** RECORDS SUPPLIED follows **

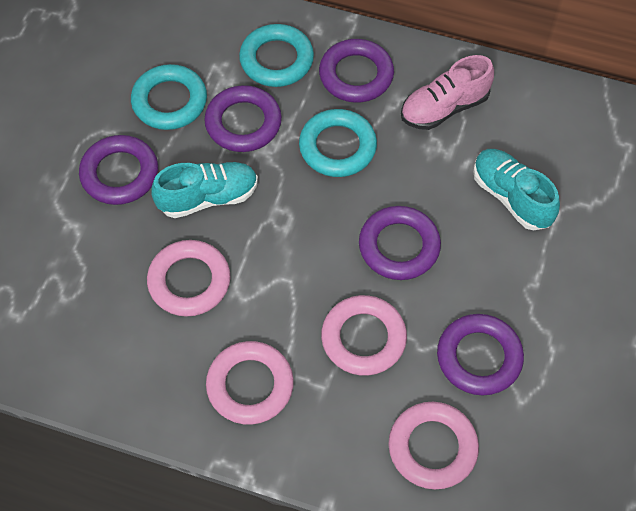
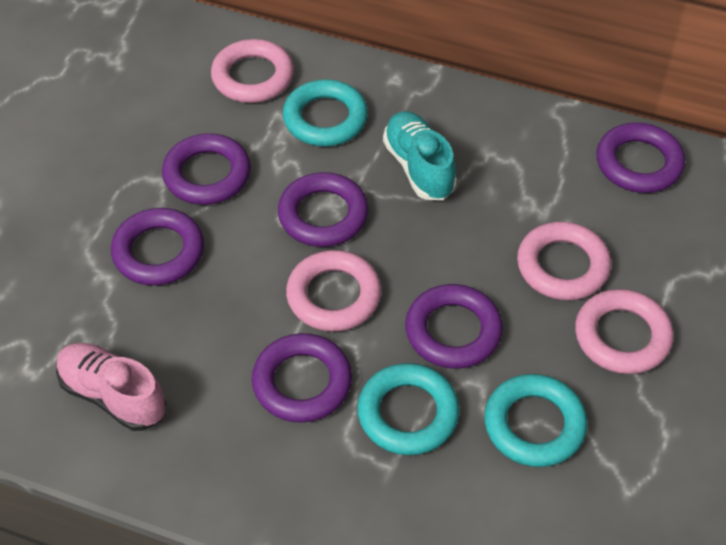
purple ring: 5 -> 6
turquoise shoe: 2 -> 1

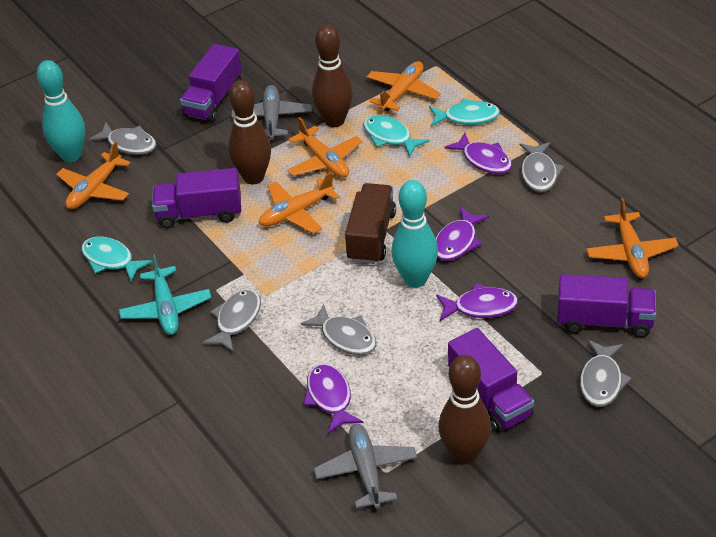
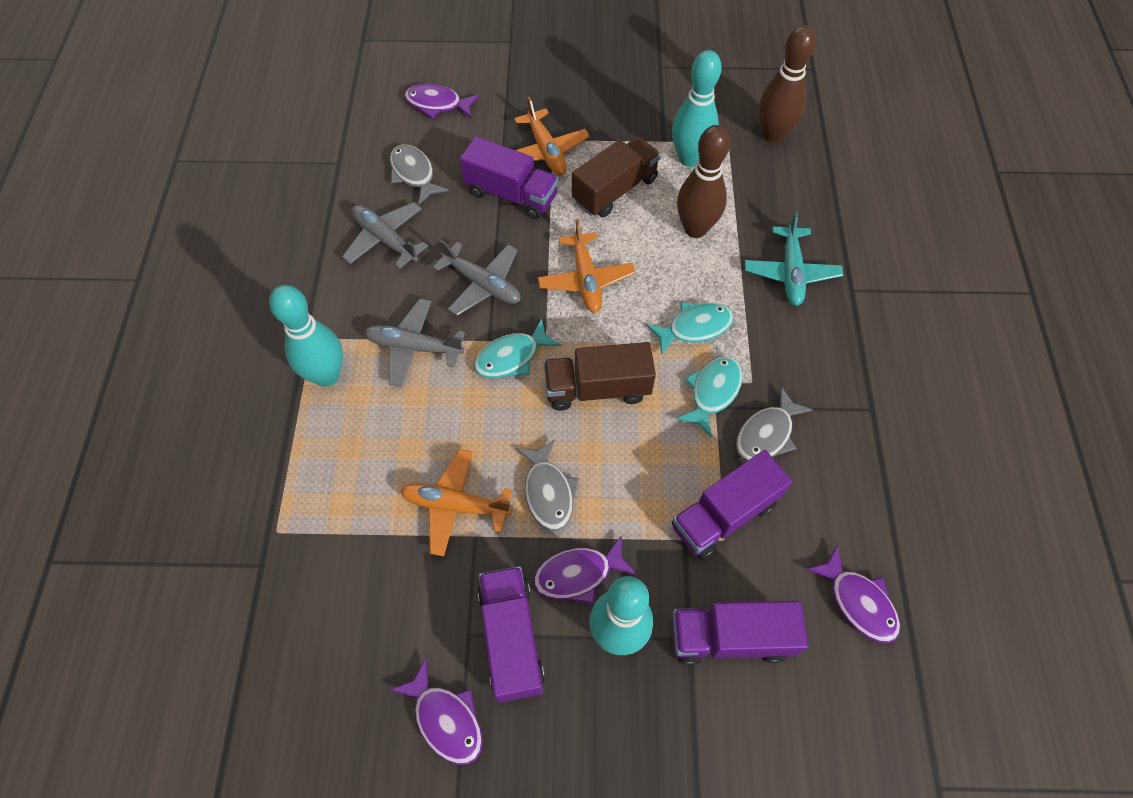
brown bowling pin: 3 -> 2
brown truck: 1 -> 2
grey fish: 5 -> 3
grey plane: 2 -> 3
orange plane: 5 -> 3
turquoise bowling pin: 2 -> 3

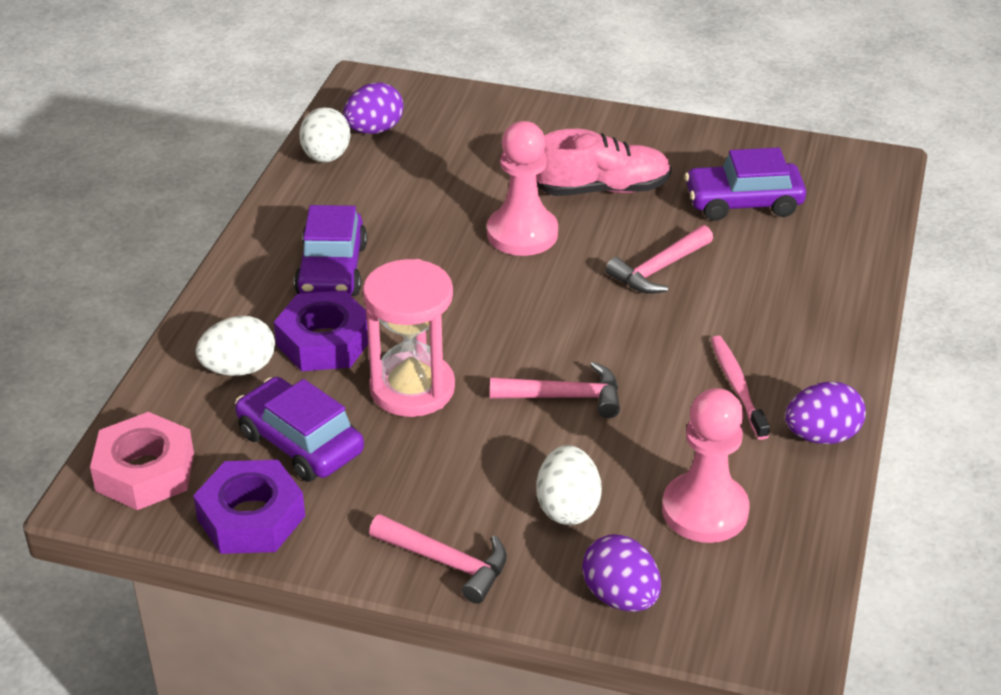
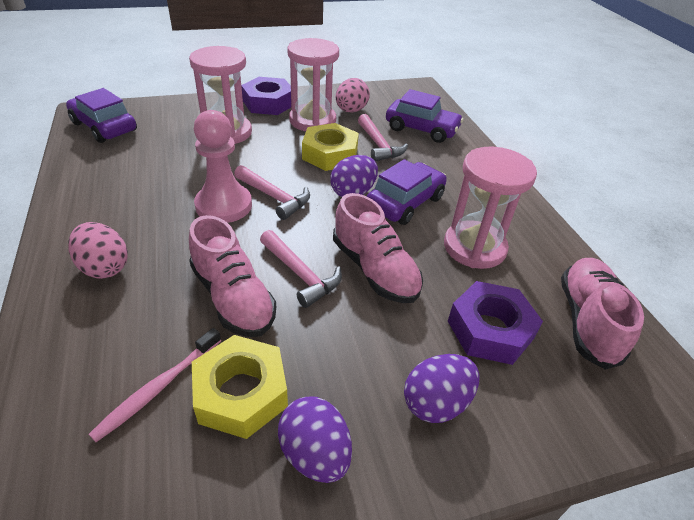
pink egg: 0 -> 2
pink hourglass: 1 -> 3
pink nut: 1 -> 0
pink pawn: 2 -> 1
pink shoe: 1 -> 3
white egg: 3 -> 0
yellow nut: 0 -> 2

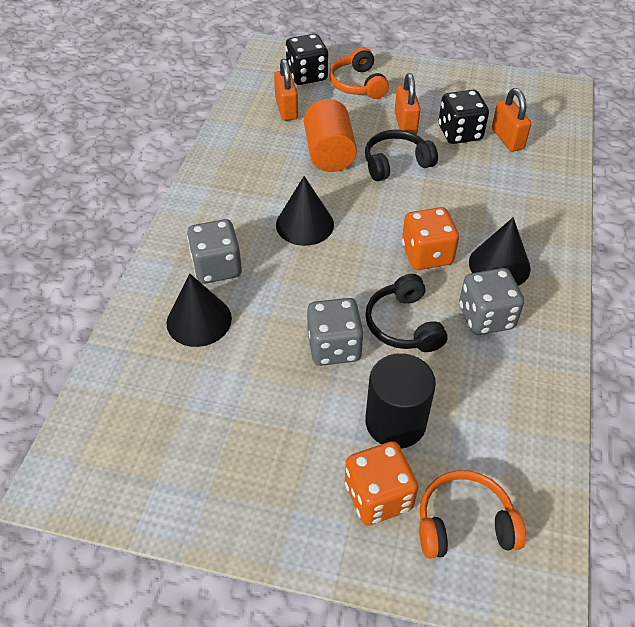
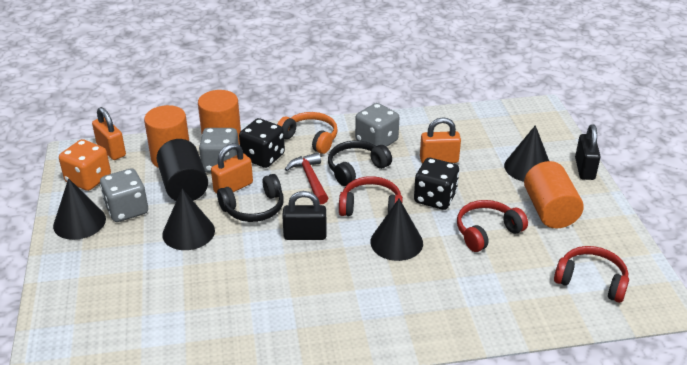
black cone: 3 -> 4
black padlock: 0 -> 2
orange cylinder: 1 -> 3
orange dice: 2 -> 1
orange headphones: 2 -> 1
red hammer: 0 -> 1
red headphones: 0 -> 3

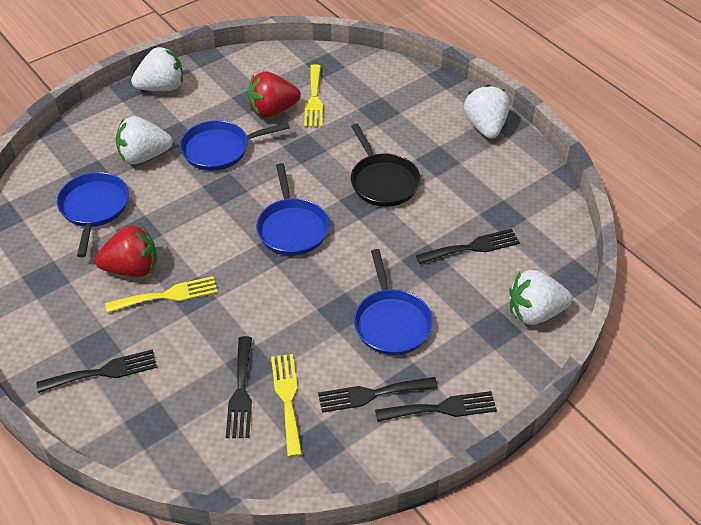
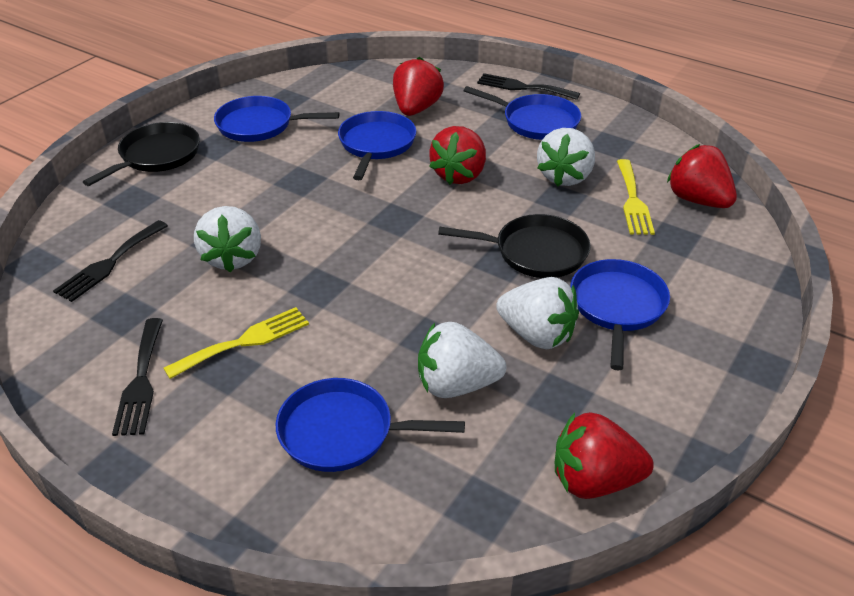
black fork: 5 -> 3
black pan: 1 -> 2
blue pan: 4 -> 5
red strawberry: 2 -> 4
yellow fork: 3 -> 2

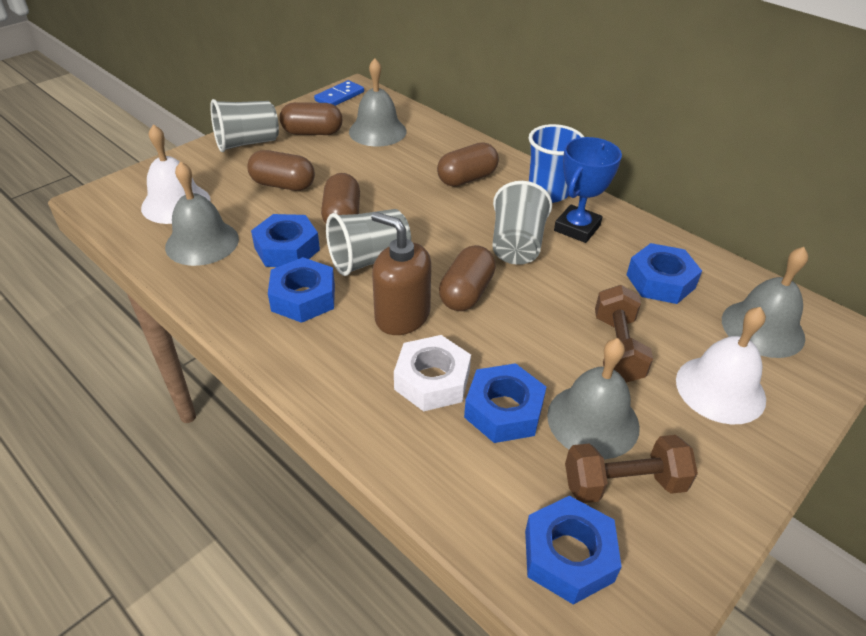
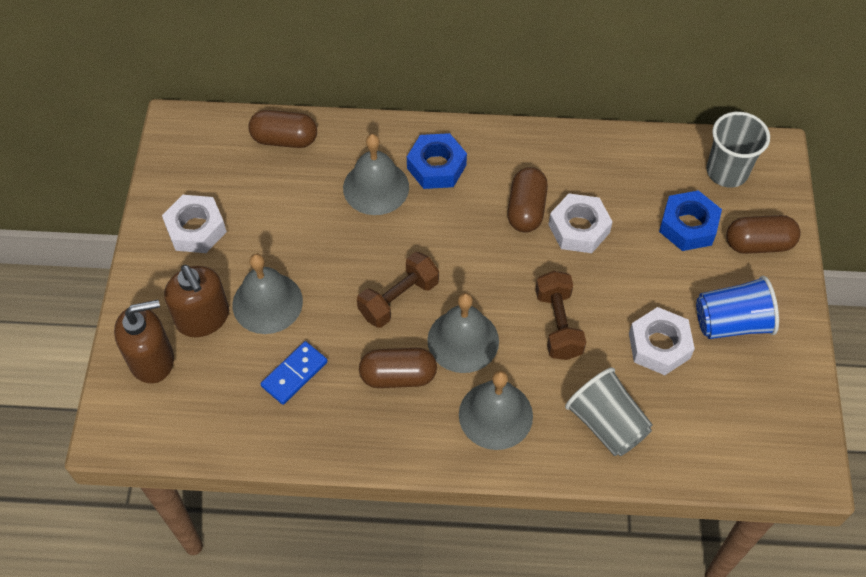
blue nut: 5 -> 2
blue trophy: 1 -> 0
brown capsule: 5 -> 4
brown soap dispenser: 1 -> 2
grey cup: 3 -> 2
white bell: 2 -> 0
white nut: 1 -> 3

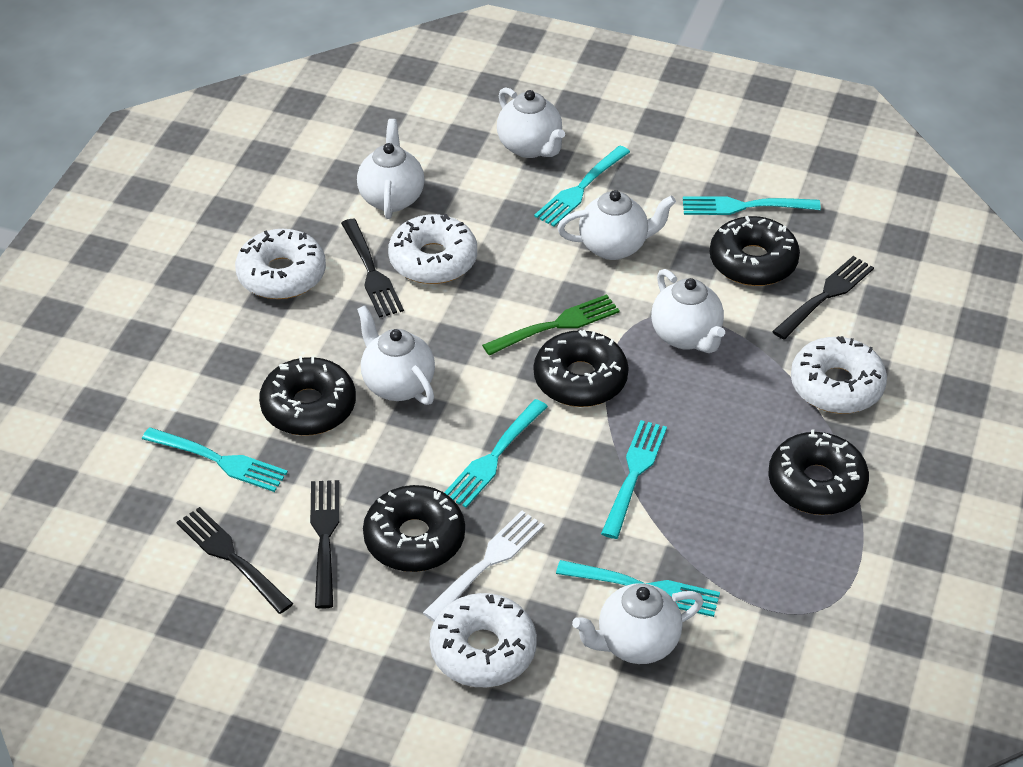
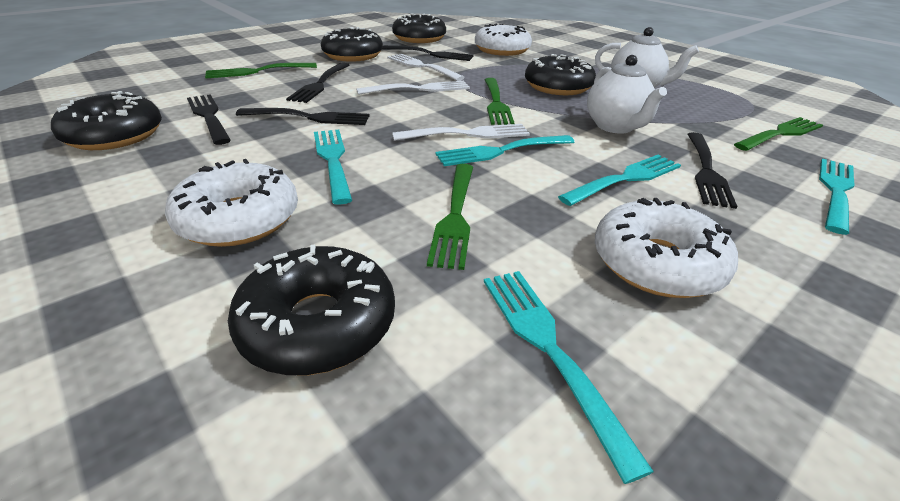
black fork: 4 -> 5
green fork: 1 -> 4
turquoise fork: 6 -> 5
white donut: 4 -> 3
white fork: 1 -> 3
white teapot: 6 -> 2

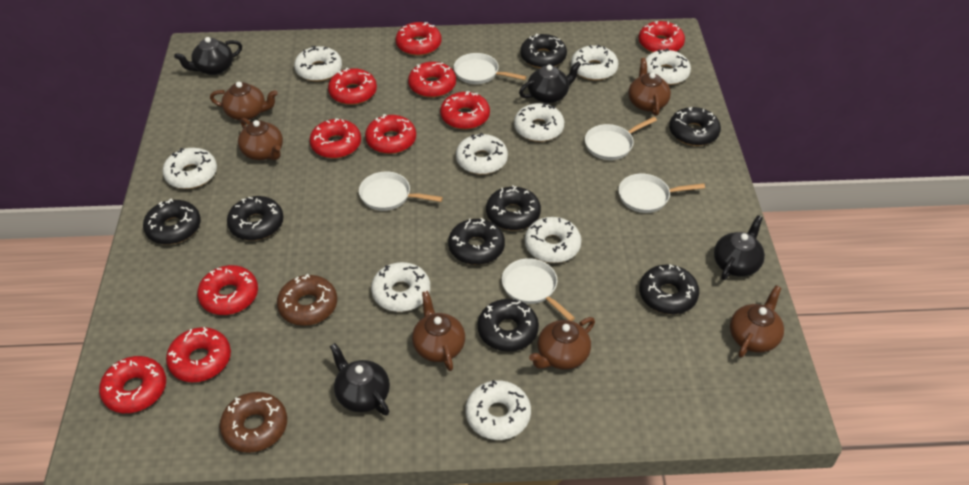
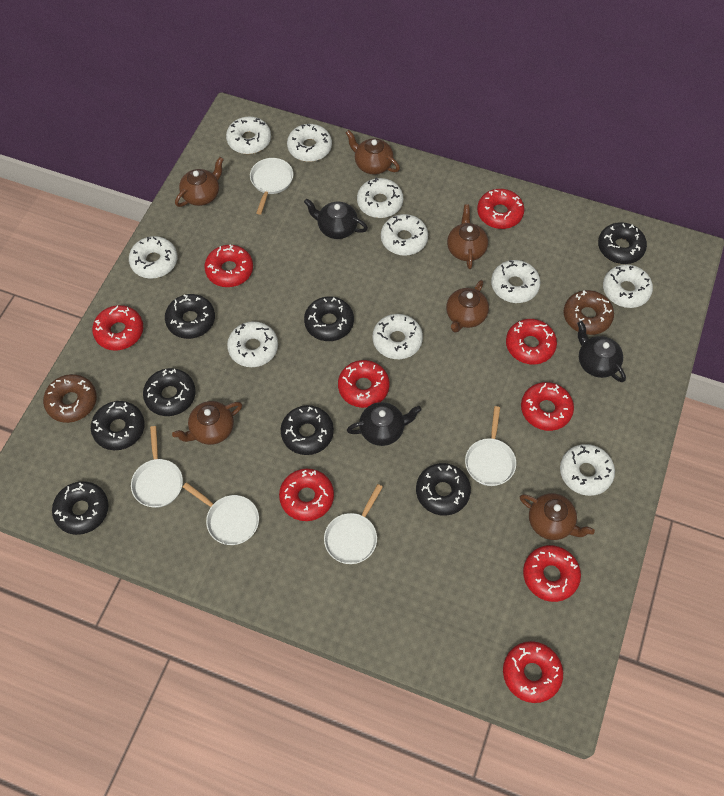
black teapot: 4 -> 3
red donut: 10 -> 9
white donut: 9 -> 10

** End of RECORDS SUPPLIED **

■ **WHAT THE EXERCISE ASKS**: Without any of the pictures, set the entries down again exactly as written.

■ **SOLUTION TO THIS PROBLEM**:
purple ring: 5 -> 6
turquoise shoe: 2 -> 1

brown bowling pin: 3 -> 2
brown truck: 1 -> 2
grey fish: 5 -> 3
grey plane: 2 -> 3
orange plane: 5 -> 3
turquoise bowling pin: 2 -> 3

pink egg: 0 -> 2
pink hourglass: 1 -> 3
pink nut: 1 -> 0
pink pawn: 2 -> 1
pink shoe: 1 -> 3
white egg: 3 -> 0
yellow nut: 0 -> 2

black cone: 3 -> 4
black padlock: 0 -> 2
orange cylinder: 1 -> 3
orange dice: 2 -> 1
orange headphones: 2 -> 1
red hammer: 0 -> 1
red headphones: 0 -> 3

black fork: 5 -> 3
black pan: 1 -> 2
blue pan: 4 -> 5
red strawberry: 2 -> 4
yellow fork: 3 -> 2

blue nut: 5 -> 2
blue trophy: 1 -> 0
brown capsule: 5 -> 4
brown soap dispenser: 1 -> 2
grey cup: 3 -> 2
white bell: 2 -> 0
white nut: 1 -> 3

black fork: 4 -> 5
green fork: 1 -> 4
turquoise fork: 6 -> 5
white donut: 4 -> 3
white fork: 1 -> 3
white teapot: 6 -> 2

black teapot: 4 -> 3
red donut: 10 -> 9
white donut: 9 -> 10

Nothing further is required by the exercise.